-------- INPUT RECORDS --------

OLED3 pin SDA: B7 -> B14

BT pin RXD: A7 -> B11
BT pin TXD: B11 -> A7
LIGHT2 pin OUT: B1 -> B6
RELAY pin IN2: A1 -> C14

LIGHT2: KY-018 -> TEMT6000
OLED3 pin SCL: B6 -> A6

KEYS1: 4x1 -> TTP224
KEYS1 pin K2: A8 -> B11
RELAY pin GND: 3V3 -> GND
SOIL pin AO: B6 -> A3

--------
-------- INPUT RECORDS --------

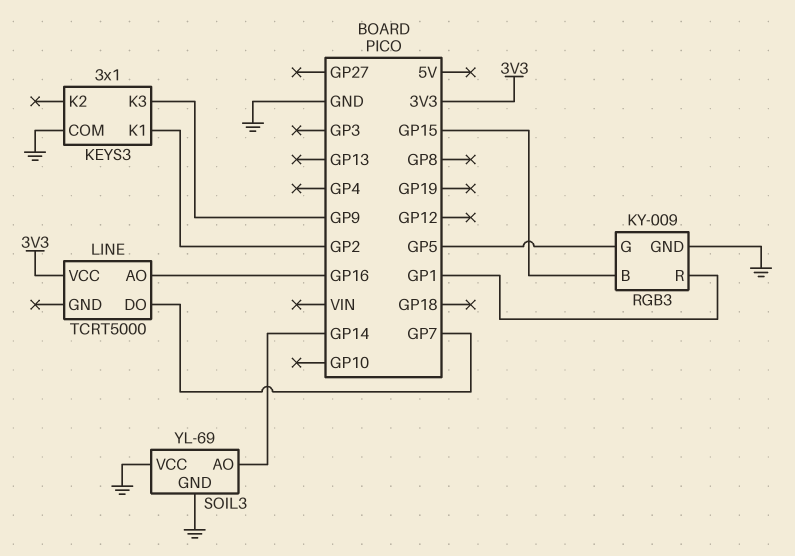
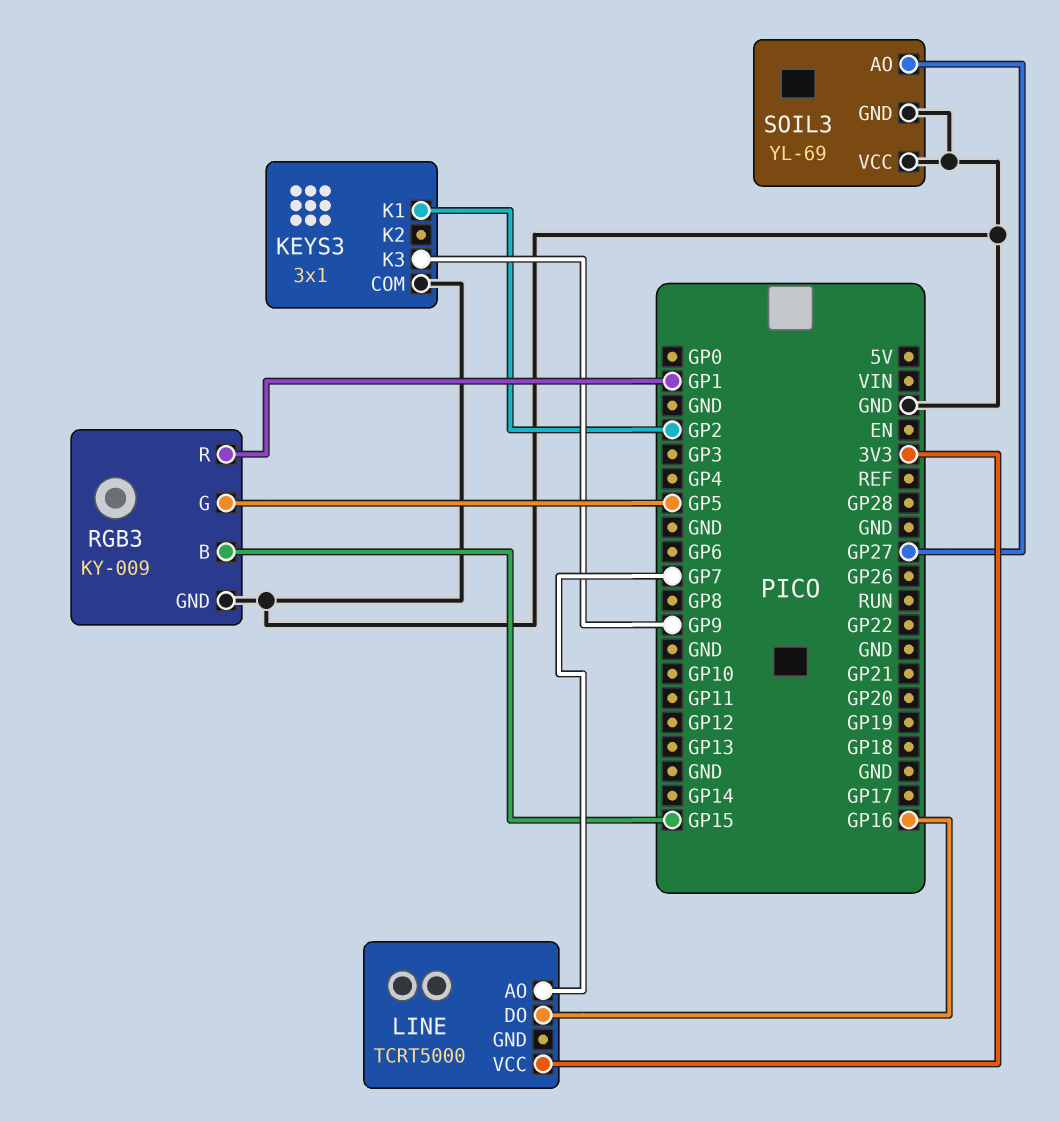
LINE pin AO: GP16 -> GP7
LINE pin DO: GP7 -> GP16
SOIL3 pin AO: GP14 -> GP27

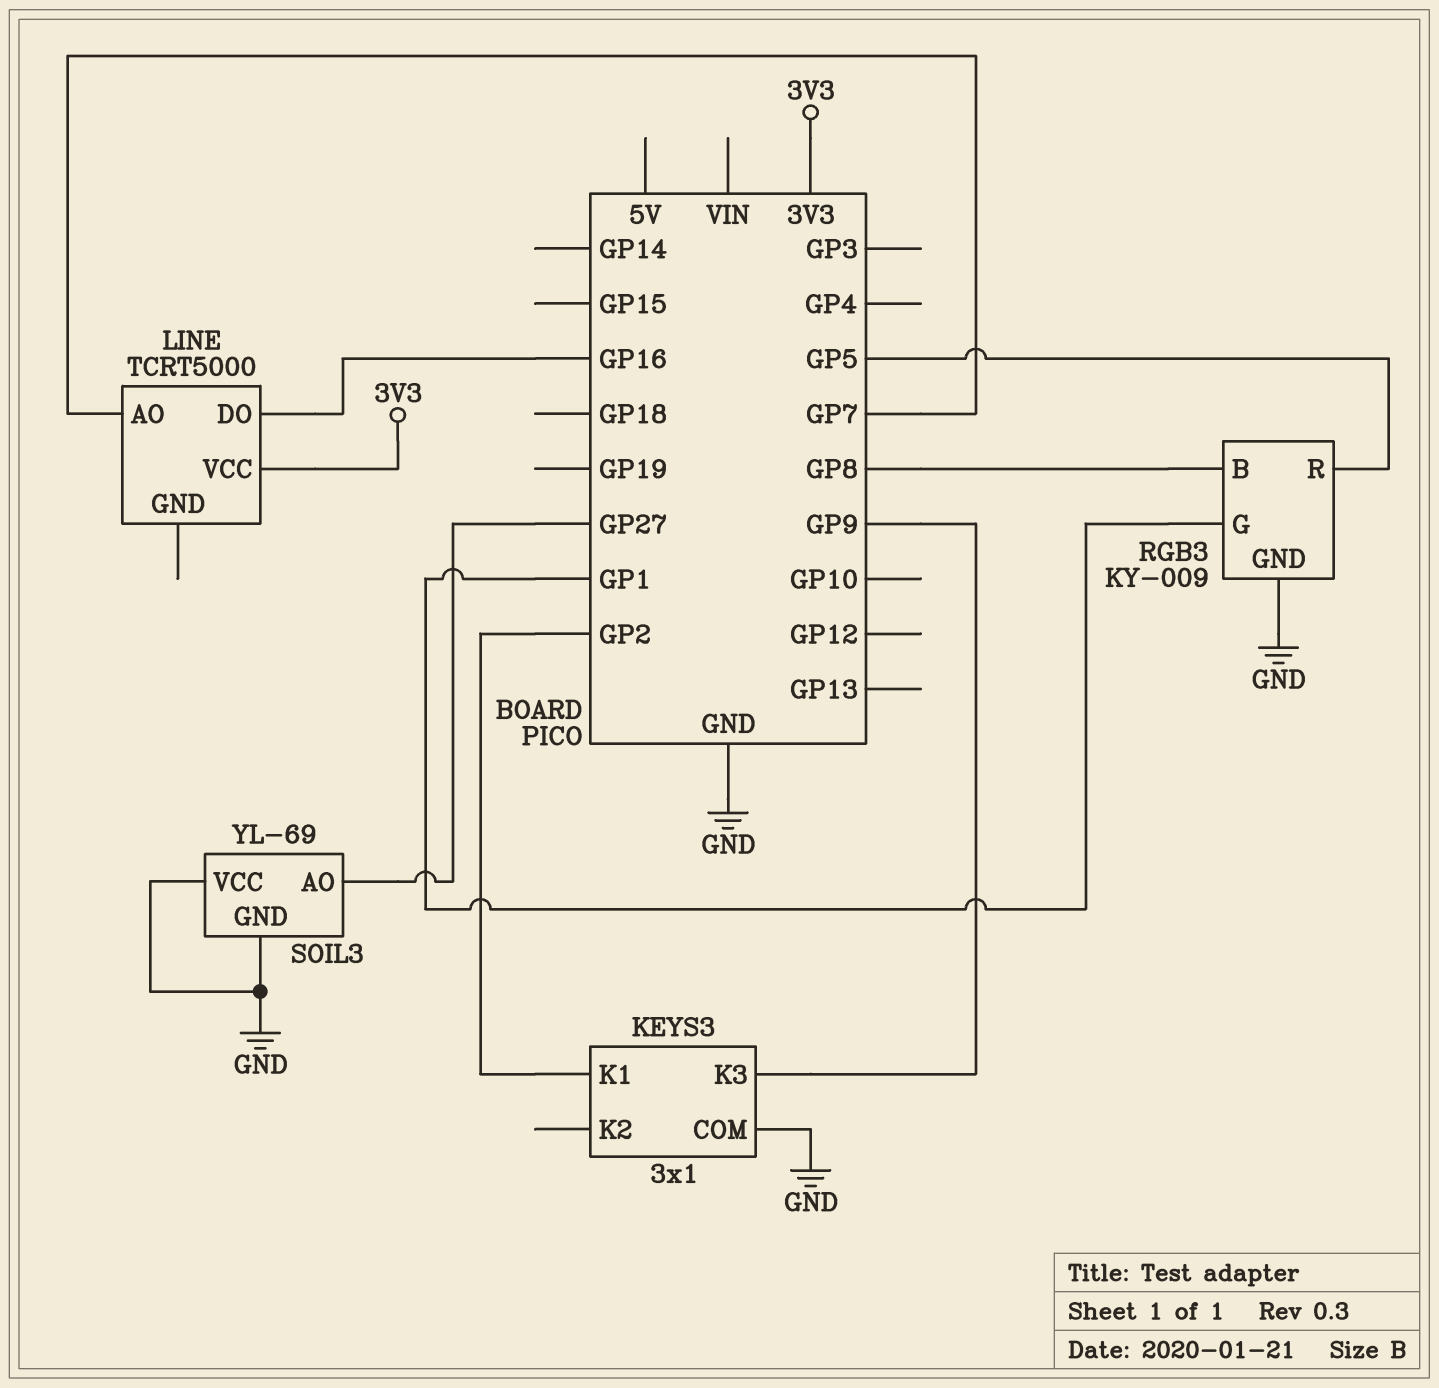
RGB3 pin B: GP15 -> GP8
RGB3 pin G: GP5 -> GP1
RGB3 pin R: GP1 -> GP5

--------
-------- INPUT RECORDS --------

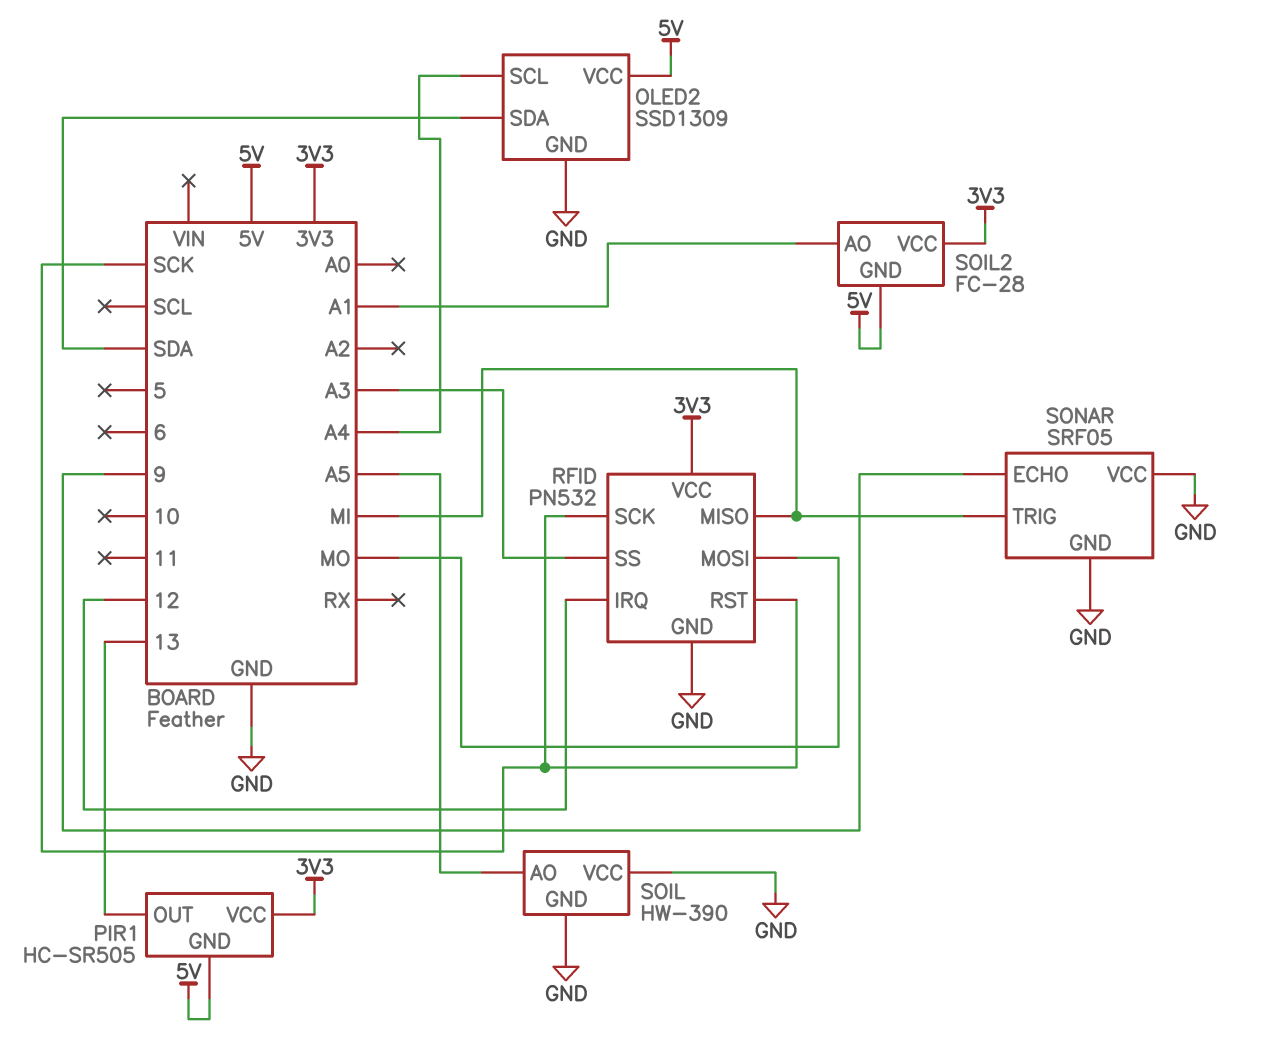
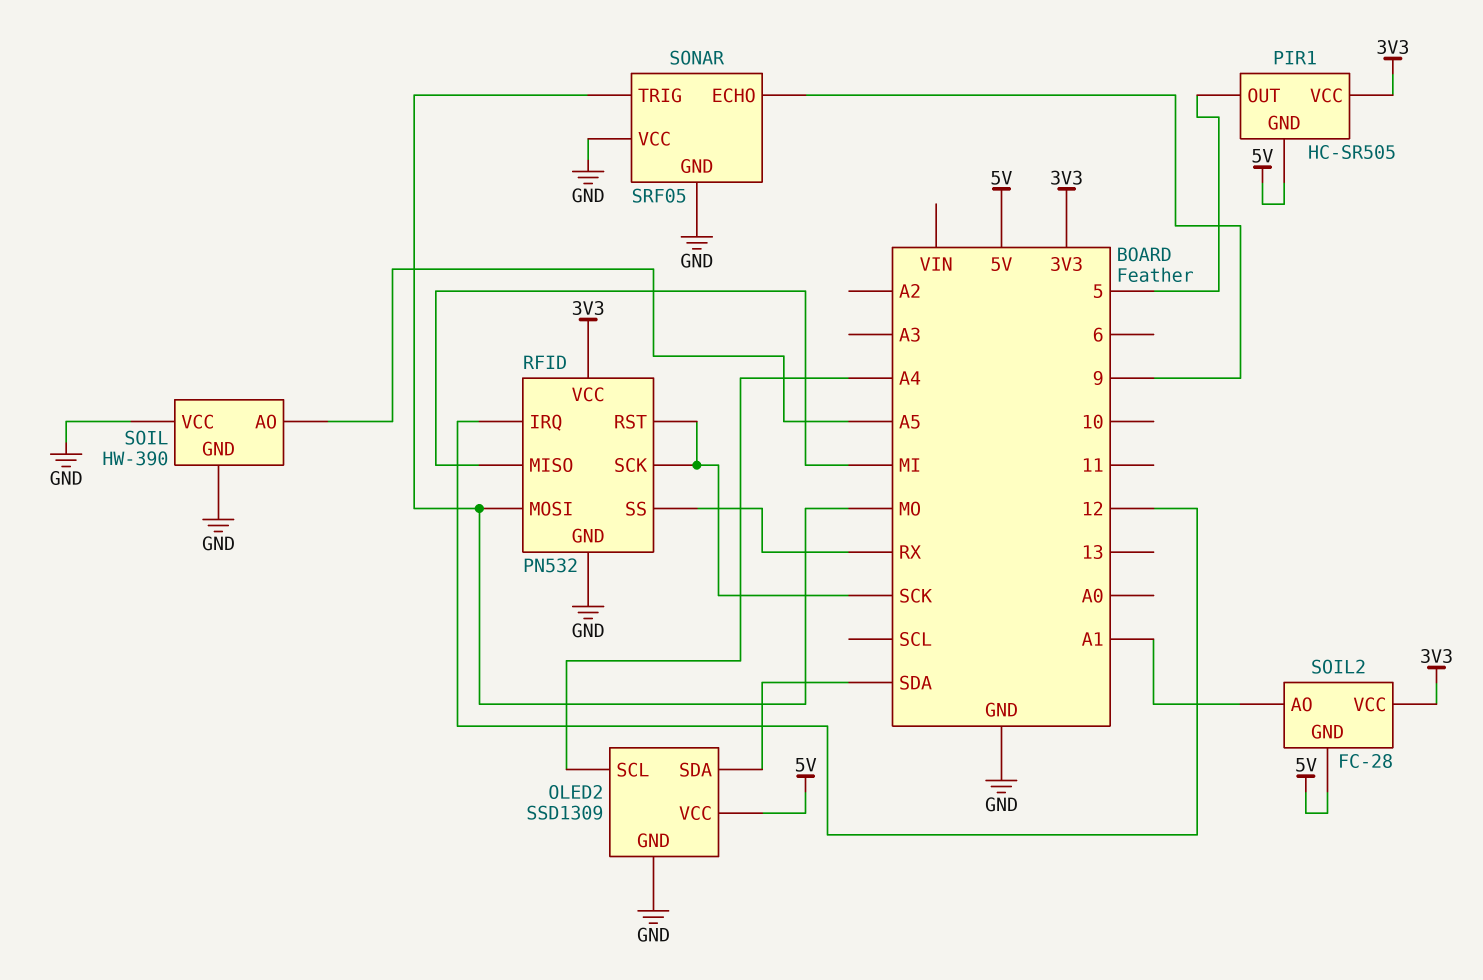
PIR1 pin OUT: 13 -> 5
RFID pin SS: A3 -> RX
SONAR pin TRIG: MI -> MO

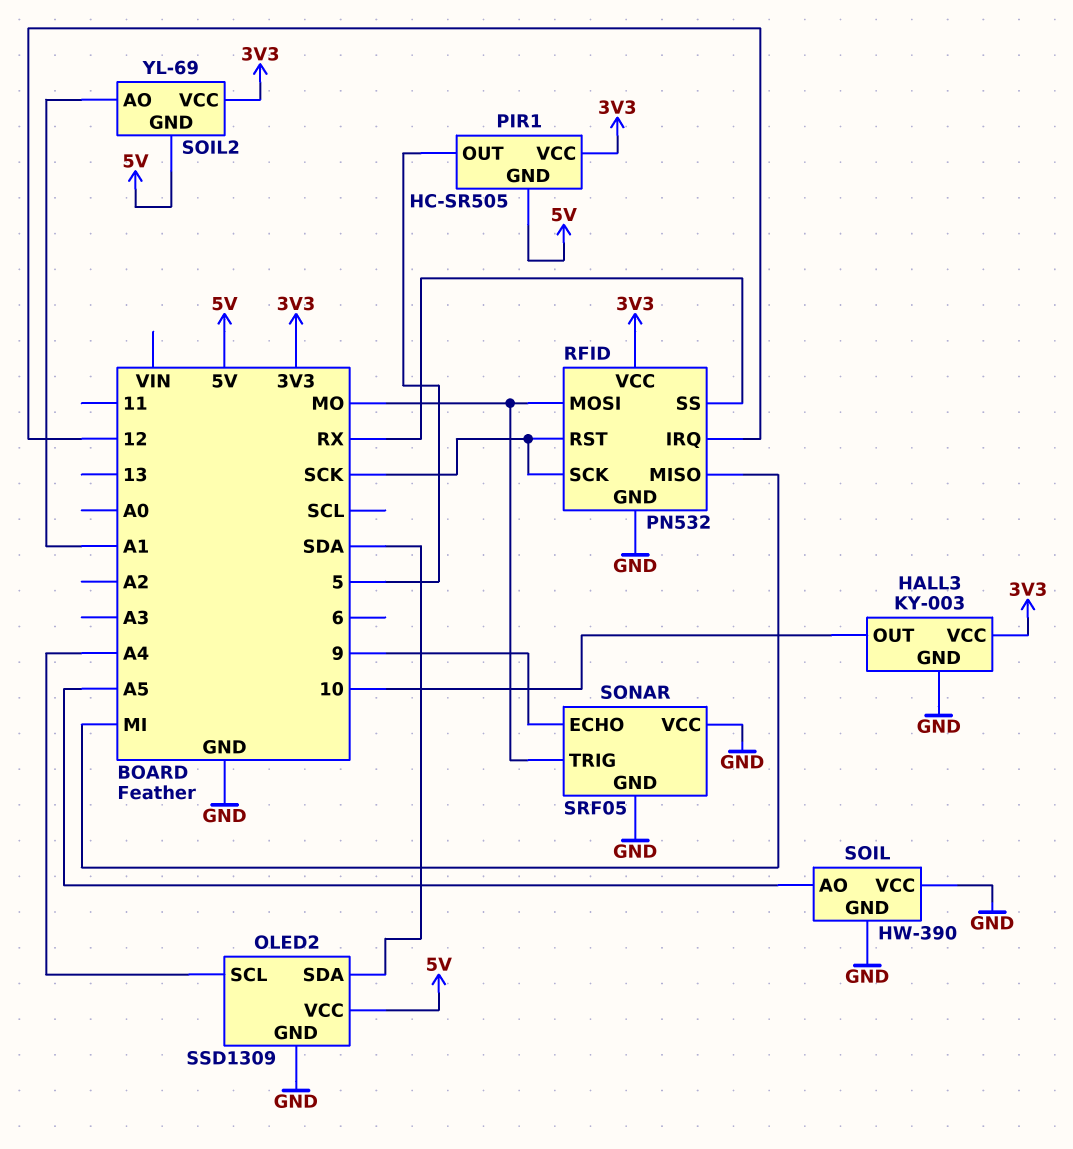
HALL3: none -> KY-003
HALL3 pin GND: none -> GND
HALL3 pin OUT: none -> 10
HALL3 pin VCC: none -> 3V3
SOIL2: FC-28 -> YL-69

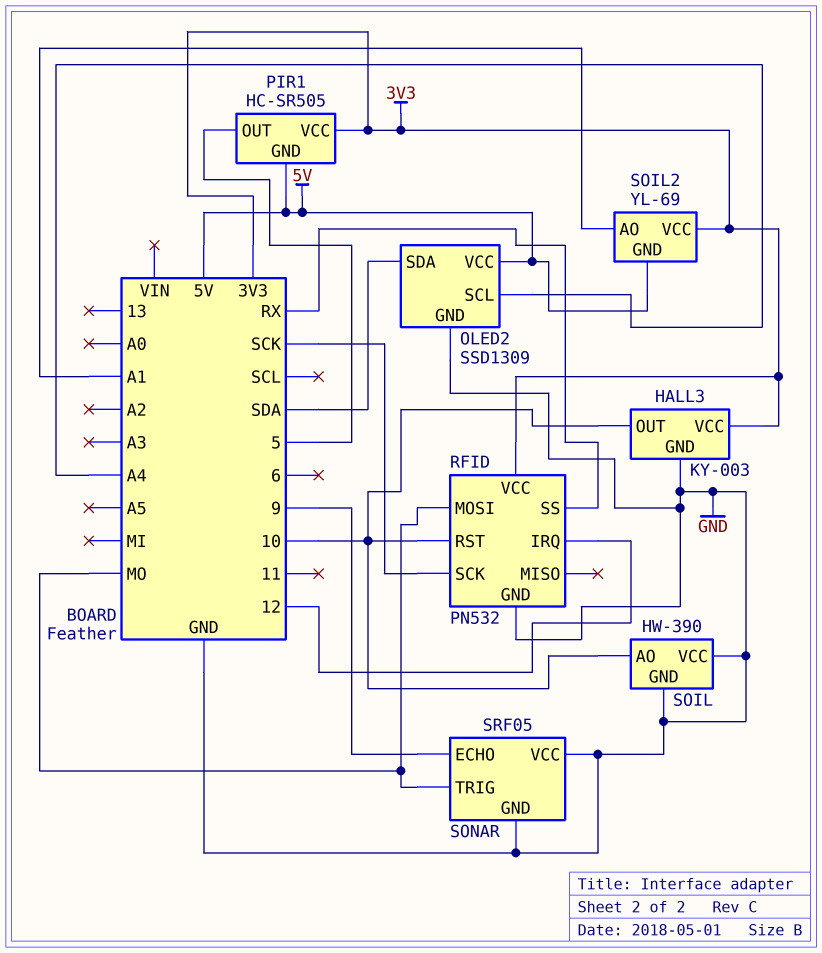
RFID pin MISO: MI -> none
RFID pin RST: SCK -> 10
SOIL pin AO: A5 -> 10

--------

- DESCRIPTION OF THE TASK -
Among the entries above, find the line with "SONAR pin TRIG: MI -> MO" and repeat exactly from there through the line with "SOIL pin AO: A5 -> 10", leaving out the pictures.

- REPLY -
SONAR pin TRIG: MI -> MO

HALL3: none -> KY-003
HALL3 pin GND: none -> GND
HALL3 pin OUT: none -> 10
HALL3 pin VCC: none -> 3V3
SOIL2: FC-28 -> YL-69

RFID pin MISO: MI -> none
RFID pin RST: SCK -> 10
SOIL pin AO: A5 -> 10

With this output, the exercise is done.